- Opening Delimiter -

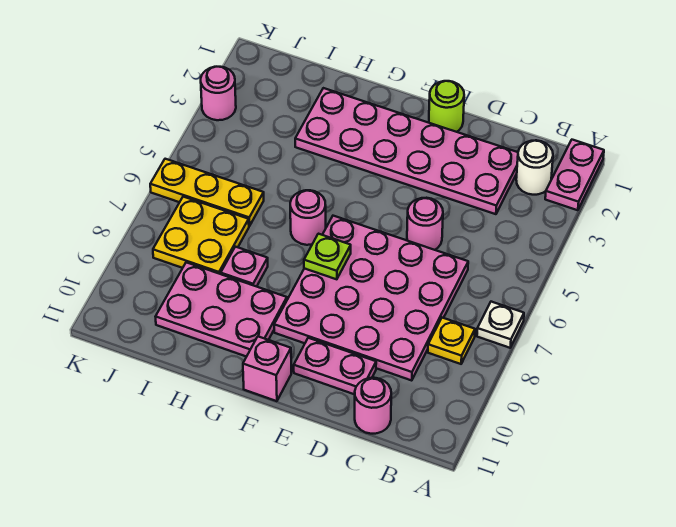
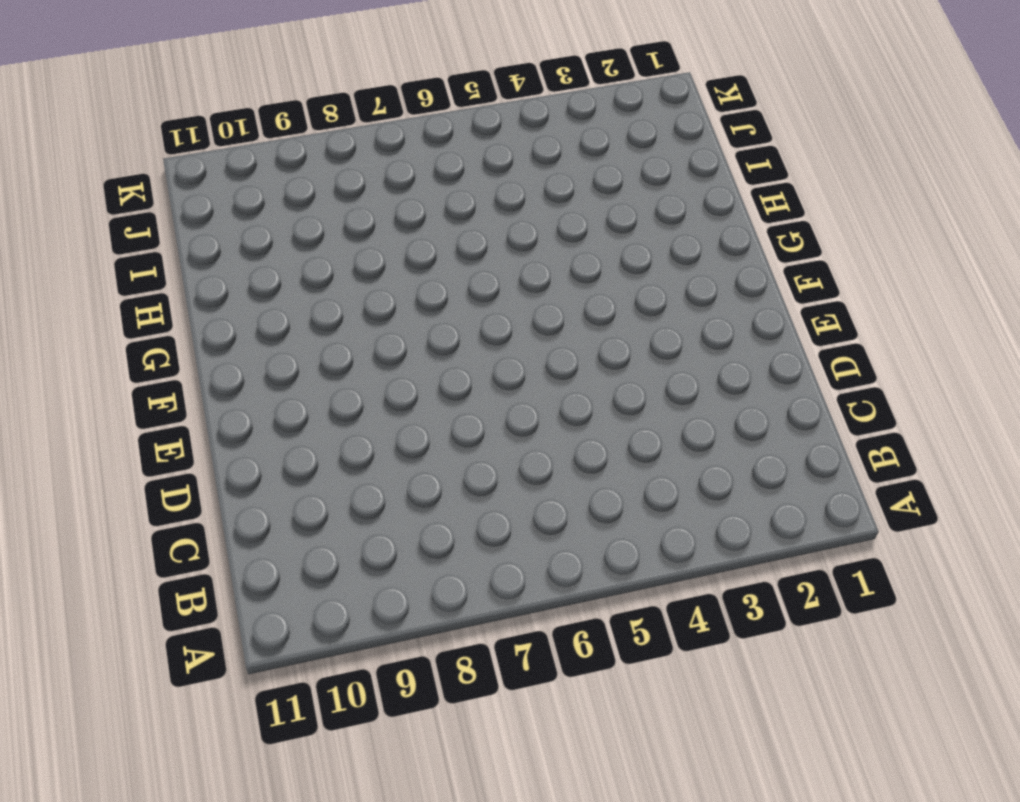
none -> pink plate A1:A2 level 1
none -> white plate A7 level 1
none -> white round brick B2 level 1

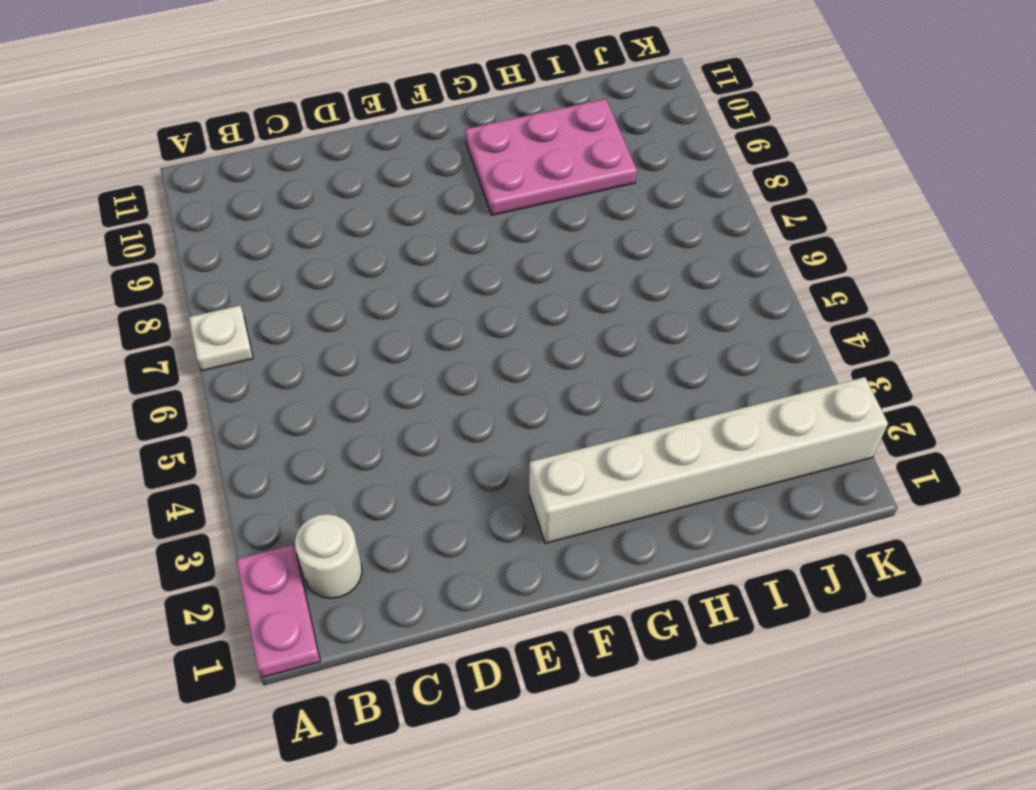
white brick F2:K2 level 1 -> pink plate C2:H3 level 1
none -> yellow plate B8 level 1
none -> pink plate C6:F9 level 1
none -> pink round brick C11 level 1

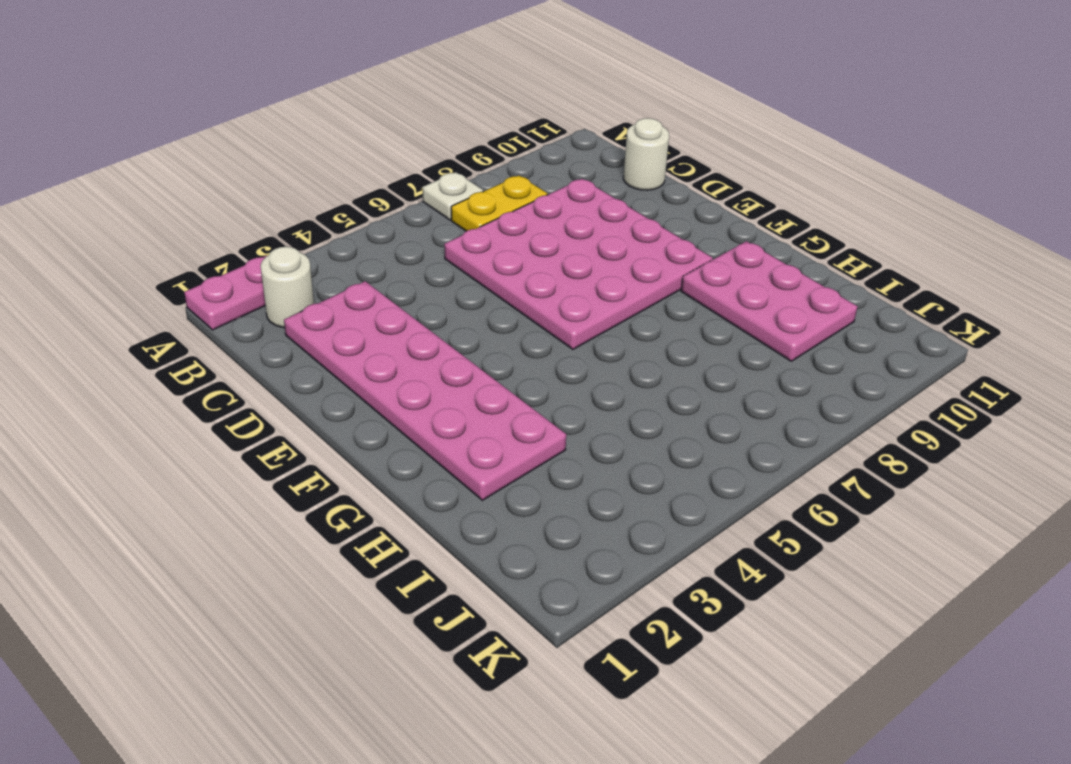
yellow plate B7:B8 level 1 -> yellow plate B8 level 1
white round brick C11 level 1 -> pink round brick C11 level 1
none -> pink round brick D5 level 1
none -> pink plate D10:E10 level 1
none -> lime round brick E1 level 1

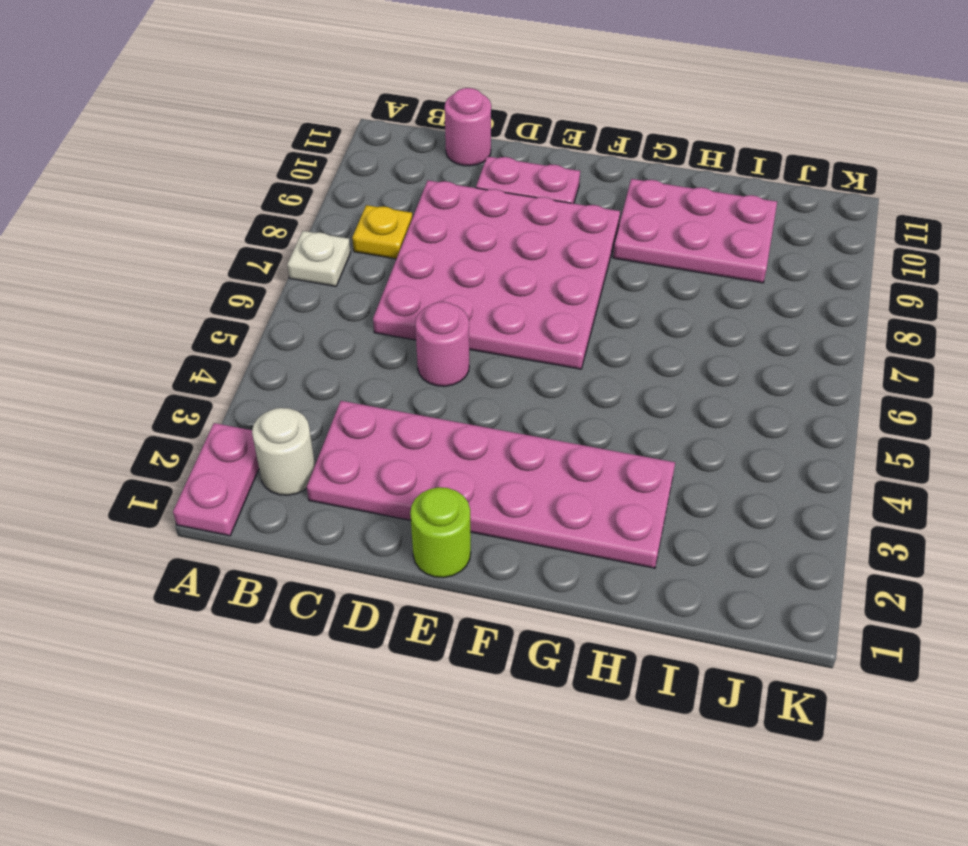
none -> pink brick F11 level 1
none -> pink round brick G6 level 1
none -> pink plate H8 level 1

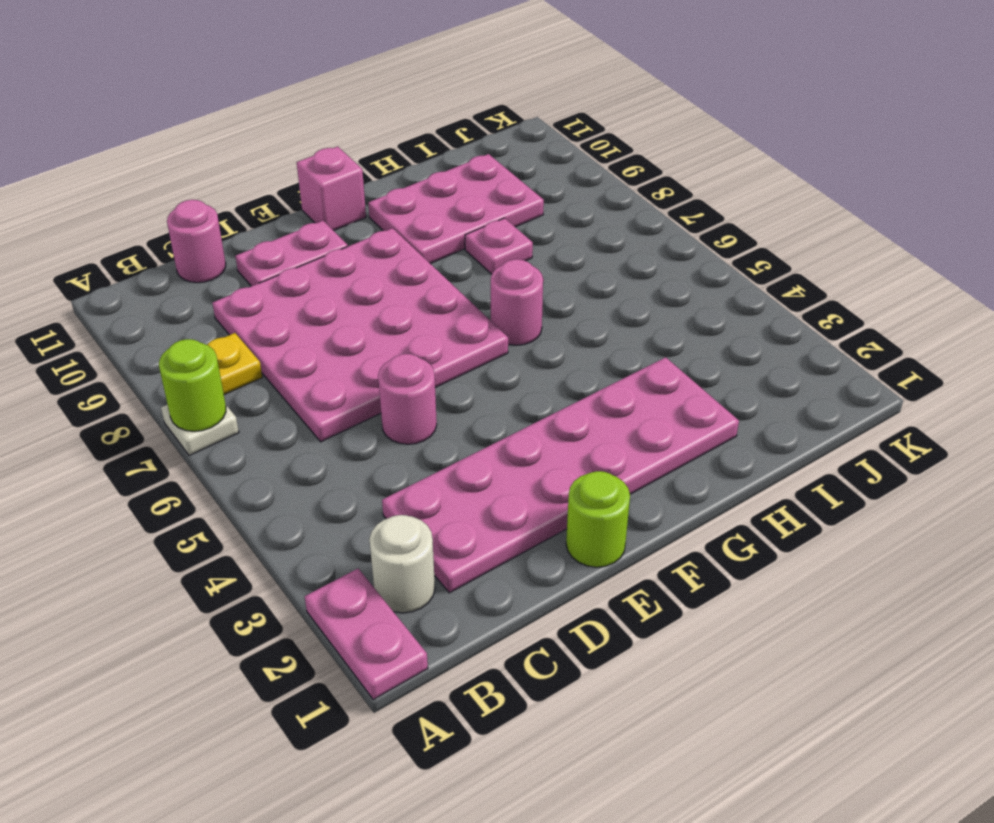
lime round brick A7 level 2 -> none
none -> yellow plate I6:K6 level 1
none -> yellow plate I7:J8 level 1
none -> pink round brick K3 level 1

- Closing Delimiter -

WHAT THIS TASK INVOLVES: Transcribe the data exactly, minus any images.

SOLUTION TO THIS PROBLEM:
none -> pink plate A1:A2 level 1
none -> white plate A7 level 1
none -> white round brick B2 level 1

white brick F2:K2 level 1 -> pink plate C2:H3 level 1
none -> yellow plate B8 level 1
none -> pink plate C6:F9 level 1
none -> pink round brick C11 level 1

yellow plate B7:B8 level 1 -> yellow plate B8 level 1
white round brick C11 level 1 -> pink round brick C11 level 1
none -> pink round brick D5 level 1
none -> pink plate D10:E10 level 1
none -> lime round brick E1 level 1

none -> pink brick F11 level 1
none -> pink round brick G6 level 1
none -> pink plate H8 level 1

lime round brick A7 level 2 -> none
none -> yellow plate I6:K6 level 1
none -> yellow plate I7:J8 level 1
none -> pink round brick K3 level 1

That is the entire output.